> [Exercise aim]
Which lines of the listing hold the string "favekanux"? Show each of them.

> [Records to process]

*** Begin section ***

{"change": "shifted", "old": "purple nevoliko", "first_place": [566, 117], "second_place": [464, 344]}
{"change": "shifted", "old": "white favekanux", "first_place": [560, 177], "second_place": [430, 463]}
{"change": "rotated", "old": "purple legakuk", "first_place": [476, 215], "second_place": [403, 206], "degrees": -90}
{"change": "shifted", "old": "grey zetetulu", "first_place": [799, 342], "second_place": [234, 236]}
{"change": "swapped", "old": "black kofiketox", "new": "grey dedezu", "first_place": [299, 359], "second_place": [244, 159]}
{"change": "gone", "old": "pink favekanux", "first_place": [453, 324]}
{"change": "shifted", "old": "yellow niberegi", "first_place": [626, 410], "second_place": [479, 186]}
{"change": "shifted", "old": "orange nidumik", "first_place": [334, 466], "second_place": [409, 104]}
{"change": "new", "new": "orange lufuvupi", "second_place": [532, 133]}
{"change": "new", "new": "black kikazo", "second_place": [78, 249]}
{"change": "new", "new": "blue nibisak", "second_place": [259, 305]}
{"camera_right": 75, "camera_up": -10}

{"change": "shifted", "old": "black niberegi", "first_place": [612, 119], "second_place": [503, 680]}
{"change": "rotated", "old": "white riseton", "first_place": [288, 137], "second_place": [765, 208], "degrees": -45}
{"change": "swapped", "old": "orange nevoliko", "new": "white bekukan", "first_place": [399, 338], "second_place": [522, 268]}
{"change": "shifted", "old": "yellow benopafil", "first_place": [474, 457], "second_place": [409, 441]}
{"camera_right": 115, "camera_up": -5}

*** End section ***
*** Begin section ***

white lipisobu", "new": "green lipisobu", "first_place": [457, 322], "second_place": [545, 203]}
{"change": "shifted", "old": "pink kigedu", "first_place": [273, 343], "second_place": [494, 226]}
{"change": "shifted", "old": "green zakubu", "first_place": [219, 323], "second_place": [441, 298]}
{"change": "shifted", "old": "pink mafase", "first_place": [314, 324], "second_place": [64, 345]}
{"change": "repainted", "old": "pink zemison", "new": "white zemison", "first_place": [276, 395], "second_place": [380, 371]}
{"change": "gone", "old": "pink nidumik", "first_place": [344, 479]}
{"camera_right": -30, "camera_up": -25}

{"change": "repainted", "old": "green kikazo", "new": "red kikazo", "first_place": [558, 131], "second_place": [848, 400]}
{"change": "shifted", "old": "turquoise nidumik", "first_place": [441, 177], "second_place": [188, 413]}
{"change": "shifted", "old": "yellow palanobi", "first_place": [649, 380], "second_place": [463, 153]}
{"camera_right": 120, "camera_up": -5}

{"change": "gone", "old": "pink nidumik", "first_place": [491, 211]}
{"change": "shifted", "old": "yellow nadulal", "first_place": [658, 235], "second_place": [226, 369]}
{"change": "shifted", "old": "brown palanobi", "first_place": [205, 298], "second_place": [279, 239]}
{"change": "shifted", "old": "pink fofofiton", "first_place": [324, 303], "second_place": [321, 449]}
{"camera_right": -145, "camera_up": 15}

*** End section ***
*** Begin section ***

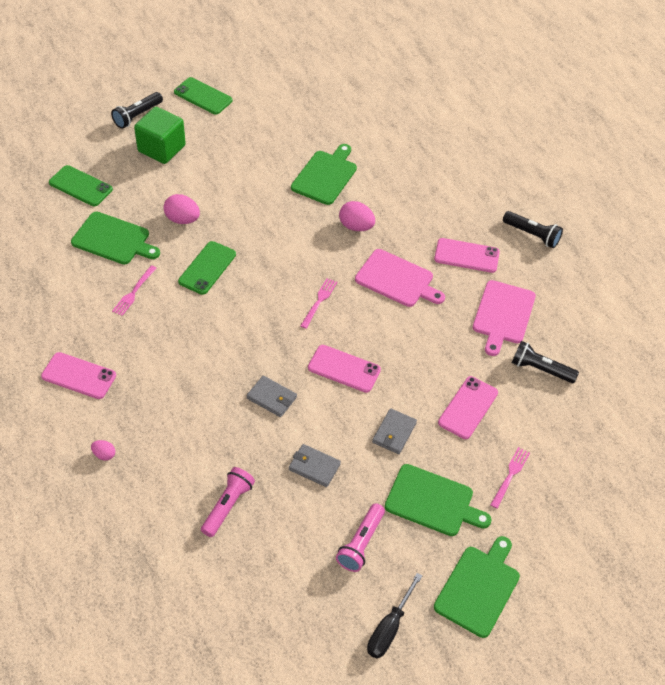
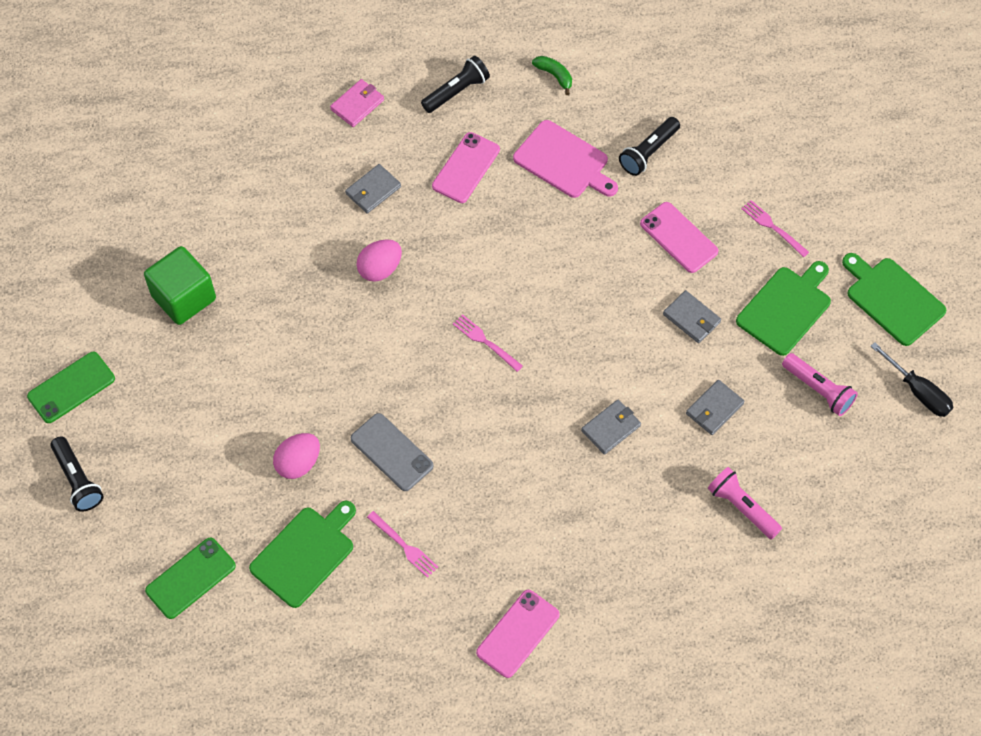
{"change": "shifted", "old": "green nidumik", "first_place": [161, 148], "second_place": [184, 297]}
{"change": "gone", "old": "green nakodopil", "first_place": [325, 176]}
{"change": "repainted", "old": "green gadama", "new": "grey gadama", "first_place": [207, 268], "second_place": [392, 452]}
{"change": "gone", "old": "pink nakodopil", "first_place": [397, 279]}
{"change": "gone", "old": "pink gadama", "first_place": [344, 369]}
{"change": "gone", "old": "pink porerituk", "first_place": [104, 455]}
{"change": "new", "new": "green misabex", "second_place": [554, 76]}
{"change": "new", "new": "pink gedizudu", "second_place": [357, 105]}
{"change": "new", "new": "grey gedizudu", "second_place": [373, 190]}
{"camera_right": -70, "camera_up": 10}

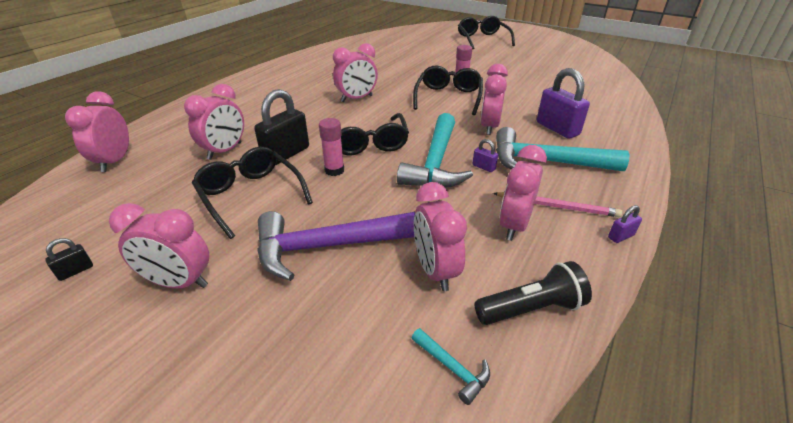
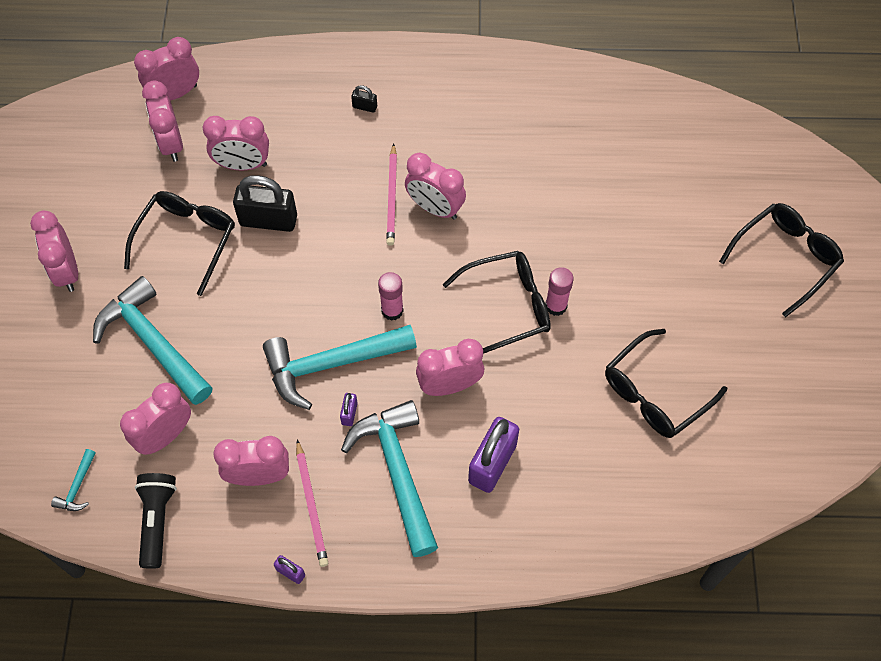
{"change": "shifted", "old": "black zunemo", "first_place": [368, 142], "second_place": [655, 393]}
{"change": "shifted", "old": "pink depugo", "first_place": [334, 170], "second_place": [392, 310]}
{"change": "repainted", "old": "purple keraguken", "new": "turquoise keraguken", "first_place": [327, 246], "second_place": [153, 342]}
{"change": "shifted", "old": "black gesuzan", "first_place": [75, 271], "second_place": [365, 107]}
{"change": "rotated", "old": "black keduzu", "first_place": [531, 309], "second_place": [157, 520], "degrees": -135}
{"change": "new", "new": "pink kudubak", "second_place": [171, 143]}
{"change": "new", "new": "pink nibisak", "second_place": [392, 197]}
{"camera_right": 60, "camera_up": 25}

*** End section ***

> [Result of this task]
{"change": "shifted", "old": "white favekanux", "first_place": [560, 177], "second_place": [430, 463]}
{"change": "gone", "old": "pink favekanux", "first_place": [453, 324]}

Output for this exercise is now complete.